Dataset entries
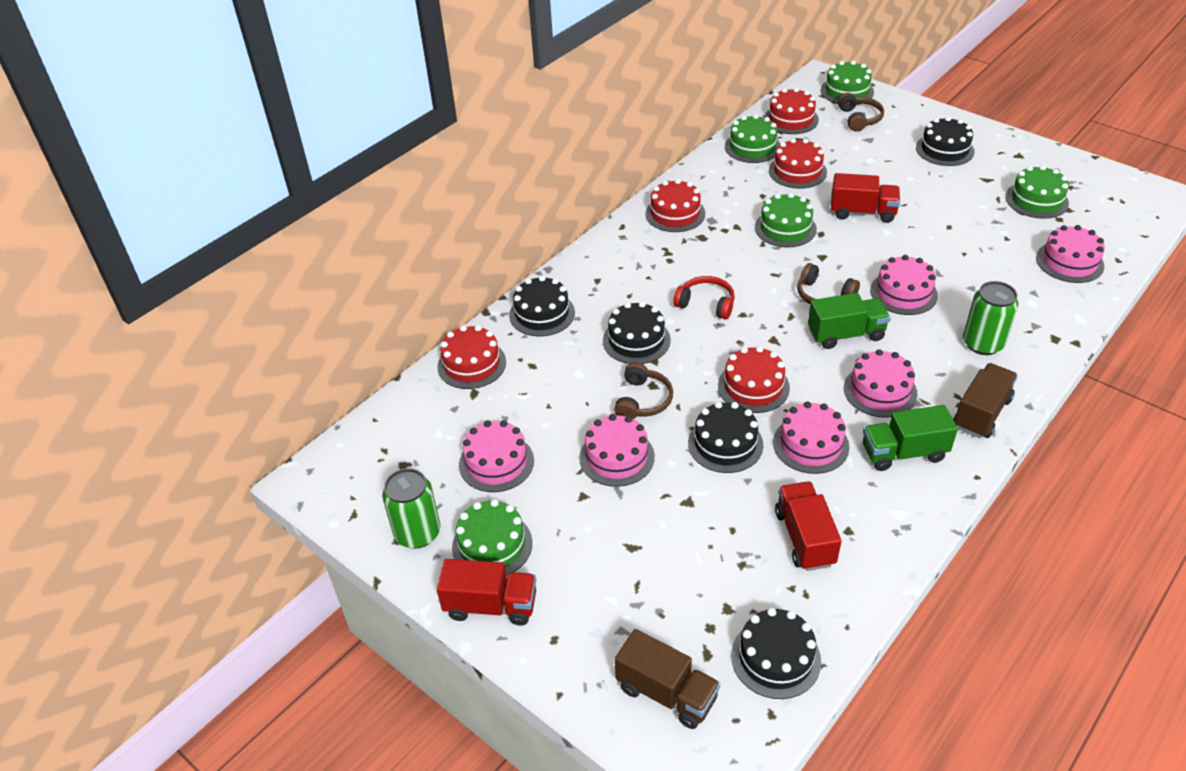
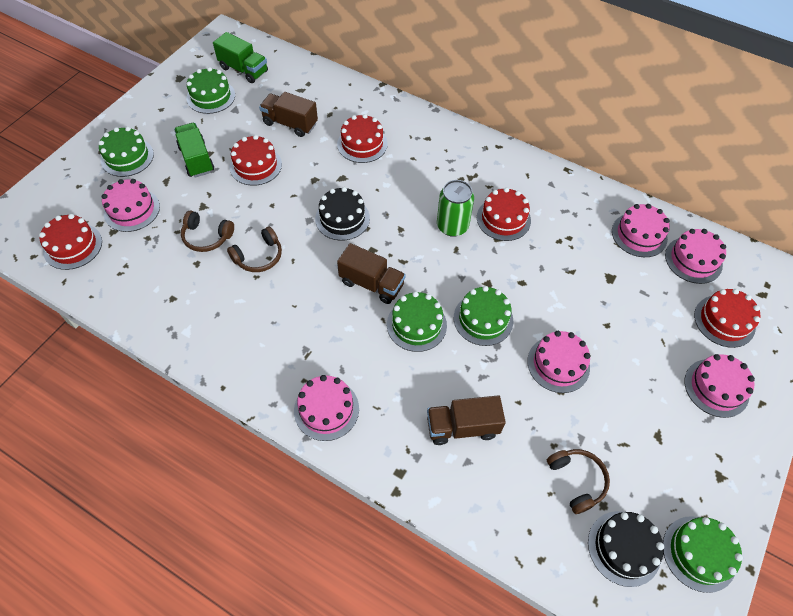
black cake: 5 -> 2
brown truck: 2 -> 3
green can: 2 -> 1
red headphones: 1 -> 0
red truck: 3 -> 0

What is needed
Word for word, restate all of the records. Exclude the pictures.

Expected output
black cake: 5 -> 2
brown truck: 2 -> 3
green can: 2 -> 1
red headphones: 1 -> 0
red truck: 3 -> 0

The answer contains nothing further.